# Stated problem:
Rewrite the rows below, replacing each "center position" with "midpoint" and leaving everything else unchanged.

# Excerpted records:

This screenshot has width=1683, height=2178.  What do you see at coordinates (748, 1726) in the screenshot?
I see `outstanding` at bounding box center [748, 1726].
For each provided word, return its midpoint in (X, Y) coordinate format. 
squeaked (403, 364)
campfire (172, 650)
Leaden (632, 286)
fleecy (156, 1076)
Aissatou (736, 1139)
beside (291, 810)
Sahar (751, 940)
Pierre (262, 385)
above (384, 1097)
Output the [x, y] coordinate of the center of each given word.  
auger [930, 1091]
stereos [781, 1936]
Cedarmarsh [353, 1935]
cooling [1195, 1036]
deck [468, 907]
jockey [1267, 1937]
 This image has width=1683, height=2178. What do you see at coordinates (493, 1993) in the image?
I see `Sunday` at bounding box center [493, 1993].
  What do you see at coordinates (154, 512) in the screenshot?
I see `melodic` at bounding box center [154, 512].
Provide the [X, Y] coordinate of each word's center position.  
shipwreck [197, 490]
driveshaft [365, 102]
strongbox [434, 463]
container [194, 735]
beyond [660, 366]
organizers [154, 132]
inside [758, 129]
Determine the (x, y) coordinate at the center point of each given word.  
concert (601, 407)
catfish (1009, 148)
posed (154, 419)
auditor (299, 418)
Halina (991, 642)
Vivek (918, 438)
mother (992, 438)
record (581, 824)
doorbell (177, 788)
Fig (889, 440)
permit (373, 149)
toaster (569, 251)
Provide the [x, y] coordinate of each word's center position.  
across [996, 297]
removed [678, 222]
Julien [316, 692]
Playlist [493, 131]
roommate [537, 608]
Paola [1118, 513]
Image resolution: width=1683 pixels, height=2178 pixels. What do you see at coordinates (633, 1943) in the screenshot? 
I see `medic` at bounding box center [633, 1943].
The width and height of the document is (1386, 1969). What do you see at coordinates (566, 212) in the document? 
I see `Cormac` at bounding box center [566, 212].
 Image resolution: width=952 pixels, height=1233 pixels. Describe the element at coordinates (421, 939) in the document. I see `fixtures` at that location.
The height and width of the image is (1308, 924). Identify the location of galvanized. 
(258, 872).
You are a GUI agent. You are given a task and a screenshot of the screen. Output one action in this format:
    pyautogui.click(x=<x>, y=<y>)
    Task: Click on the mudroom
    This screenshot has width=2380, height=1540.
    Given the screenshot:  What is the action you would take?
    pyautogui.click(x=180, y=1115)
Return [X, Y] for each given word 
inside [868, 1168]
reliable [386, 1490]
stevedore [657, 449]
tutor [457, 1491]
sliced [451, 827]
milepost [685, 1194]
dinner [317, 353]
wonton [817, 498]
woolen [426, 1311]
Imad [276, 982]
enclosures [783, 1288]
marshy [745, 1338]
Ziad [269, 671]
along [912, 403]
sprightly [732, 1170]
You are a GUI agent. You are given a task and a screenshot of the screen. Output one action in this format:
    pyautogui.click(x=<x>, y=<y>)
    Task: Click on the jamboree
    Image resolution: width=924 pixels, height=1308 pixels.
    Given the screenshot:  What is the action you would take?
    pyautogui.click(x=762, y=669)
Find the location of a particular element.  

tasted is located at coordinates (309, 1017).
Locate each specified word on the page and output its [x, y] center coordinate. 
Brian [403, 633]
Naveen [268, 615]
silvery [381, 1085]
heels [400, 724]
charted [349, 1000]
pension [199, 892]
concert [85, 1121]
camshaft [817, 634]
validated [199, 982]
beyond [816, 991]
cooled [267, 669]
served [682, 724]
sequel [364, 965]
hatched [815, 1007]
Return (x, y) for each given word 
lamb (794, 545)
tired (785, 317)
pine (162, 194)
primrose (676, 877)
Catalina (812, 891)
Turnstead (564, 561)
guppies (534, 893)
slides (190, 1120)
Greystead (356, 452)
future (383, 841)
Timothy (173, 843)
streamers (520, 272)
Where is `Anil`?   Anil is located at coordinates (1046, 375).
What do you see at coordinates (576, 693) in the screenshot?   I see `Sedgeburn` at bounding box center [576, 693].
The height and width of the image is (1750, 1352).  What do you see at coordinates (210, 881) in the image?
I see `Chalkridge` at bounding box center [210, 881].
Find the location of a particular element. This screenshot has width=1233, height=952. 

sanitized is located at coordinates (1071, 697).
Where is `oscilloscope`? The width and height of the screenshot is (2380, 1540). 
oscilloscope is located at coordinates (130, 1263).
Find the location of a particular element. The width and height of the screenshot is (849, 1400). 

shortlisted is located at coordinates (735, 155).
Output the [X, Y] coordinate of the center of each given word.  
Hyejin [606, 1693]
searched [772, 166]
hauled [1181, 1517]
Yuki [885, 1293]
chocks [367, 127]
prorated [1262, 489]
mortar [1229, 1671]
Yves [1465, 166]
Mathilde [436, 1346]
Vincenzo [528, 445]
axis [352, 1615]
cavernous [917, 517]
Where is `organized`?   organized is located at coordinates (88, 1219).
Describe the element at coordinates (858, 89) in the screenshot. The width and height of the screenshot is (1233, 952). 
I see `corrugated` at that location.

# Response:
This screenshot has width=1683, height=2178.  What do you see at coordinates (748, 1726) in the screenshot?
I see `outstanding` at bounding box center [748, 1726].
For each provided word, return its midpoint in (X, Y) coordinate format. 
squeaked (403, 364)
campfire (172, 650)
Leaden (632, 286)
fleecy (156, 1076)
Aissatou (736, 1139)
beside (291, 810)
Sahar (751, 940)
Pierre (262, 385)
above (384, 1097)
Output the [x, y] coordinate of the center of each given word.  
auger [930, 1091]
stereos [781, 1936]
Cedarmarsh [353, 1935]
cooling [1195, 1036]
deck [468, 907]
jockey [1267, 1937]
 This image has width=1683, height=2178. What do you see at coordinates (493, 1993) in the image?
I see `Sunday` at bounding box center [493, 1993].
  What do you see at coordinates (154, 512) in the screenshot?
I see `melodic` at bounding box center [154, 512].
Provide the [X, Y] coordinate of each word's midpoint.  
shipwreck [197, 490]
driveshaft [365, 102]
strongbox [434, 463]
container [194, 735]
beyond [660, 366]
organizers [154, 132]
inside [758, 129]
Determine the (x, y) coordinate at the center point of each given word.  
concert (601, 407)
catfish (1009, 148)
posed (154, 419)
auditor (299, 418)
Halina (991, 642)
Vivek (918, 438)
mother (992, 438)
record (581, 824)
doorbell (177, 788)
Fig (889, 440)
permit (373, 149)
toaster (569, 251)
Provide the [x, y] coordinate of each word's midpoint.  
across [996, 297]
removed [678, 222]
Julien [316, 692]
Playlist [493, 131]
roommate [537, 608]
Paola [1118, 513]
Image resolution: width=1683 pixels, height=2178 pixels. What do you see at coordinates (633, 1943) in the screenshot? 
I see `medic` at bounding box center [633, 1943].
The width and height of the document is (1386, 1969). What do you see at coordinates (566, 212) in the document? 
I see `Cormac` at bounding box center [566, 212].
 Image resolution: width=952 pixels, height=1233 pixels. Describe the element at coordinates (421, 939) in the document. I see `fixtures` at that location.
The height and width of the image is (1308, 924). Identify the location of galvanized. 
(258, 872).
You are a GUI agent. You are given a task and a screenshot of the screen. Output one action in this format:
    pyautogui.click(x=<x>, y=<y>)
    Task: Click on the mudroom
    This screenshot has width=2380, height=1540.
    Given the screenshot:  What is the action you would take?
    pyautogui.click(x=180, y=1115)
Return [X, Y] for each given word 
inside [868, 1168]
reliable [386, 1490]
stevedore [657, 449]
tutor [457, 1491]
sliced [451, 827]
milepost [685, 1194]
dinner [317, 353]
wonton [817, 498]
woolen [426, 1311]
Imad [276, 982]
enclosures [783, 1288]
marshy [745, 1338]
Ziad [269, 671]
along [912, 403]
sprightly [732, 1170]
You are a GUI agent. You are given a task and a screenshot of the screen. Output one action in this format:
    pyautogui.click(x=<x>, y=<y>)
    Task: Click on the jamboree
    Image resolution: width=924 pixels, height=1308 pixels.
    Given the screenshot:  What is the action you would take?
    pyautogui.click(x=762, y=669)
Find the location of a particular element.  

tasted is located at coordinates (309, 1017).
Locate each specified word on the page and output its [x, y] center coordinate. 
Brian [403, 633]
Naveen [268, 615]
silvery [381, 1085]
heels [400, 724]
charted [349, 1000]
pension [199, 892]
concert [85, 1121]
camshaft [817, 634]
validated [199, 982]
beyond [816, 991]
cooled [267, 669]
served [682, 724]
sequel [364, 965]
hatched [815, 1007]
Return (x, y) for each given word 
lamb (794, 545)
tired (785, 317)
pine (162, 194)
primrose (676, 877)
Catalina (812, 891)
Turnstead (564, 561)
guppies (534, 893)
slides (190, 1120)
Greystead (356, 452)
future (383, 841)
Timothy (173, 843)
streamers (520, 272)
Where is `Anil`?   Anil is located at coordinates (1046, 375).
What do you see at coordinates (576, 693) in the screenshot?   I see `Sedgeburn` at bounding box center [576, 693].
The height and width of the image is (1750, 1352).  What do you see at coordinates (210, 881) in the image?
I see `Chalkridge` at bounding box center [210, 881].
Find the location of a particular element. This screenshot has width=1233, height=952. 

sanitized is located at coordinates (1071, 697).
Where is `oscilloscope`? The width and height of the screenshot is (2380, 1540). 
oscilloscope is located at coordinates (130, 1263).
Find the location of a particular element. The width and height of the screenshot is (849, 1400). 

shortlisted is located at coordinates (735, 155).
Output the [X, Y] coordinate of the center of each given word.  
Hyejin [606, 1693]
searched [772, 166]
hauled [1181, 1517]
Yuki [885, 1293]
chocks [367, 127]
prorated [1262, 489]
mortar [1229, 1671]
Yves [1465, 166]
Mathilde [436, 1346]
Vincenzo [528, 445]
axis [352, 1615]
cavernous [917, 517]
Where is `organized`?   organized is located at coordinates (88, 1219).
Describe the element at coordinates (858, 89) in the screenshot. The width and height of the screenshot is (1233, 952). 
I see `corrugated` at that location.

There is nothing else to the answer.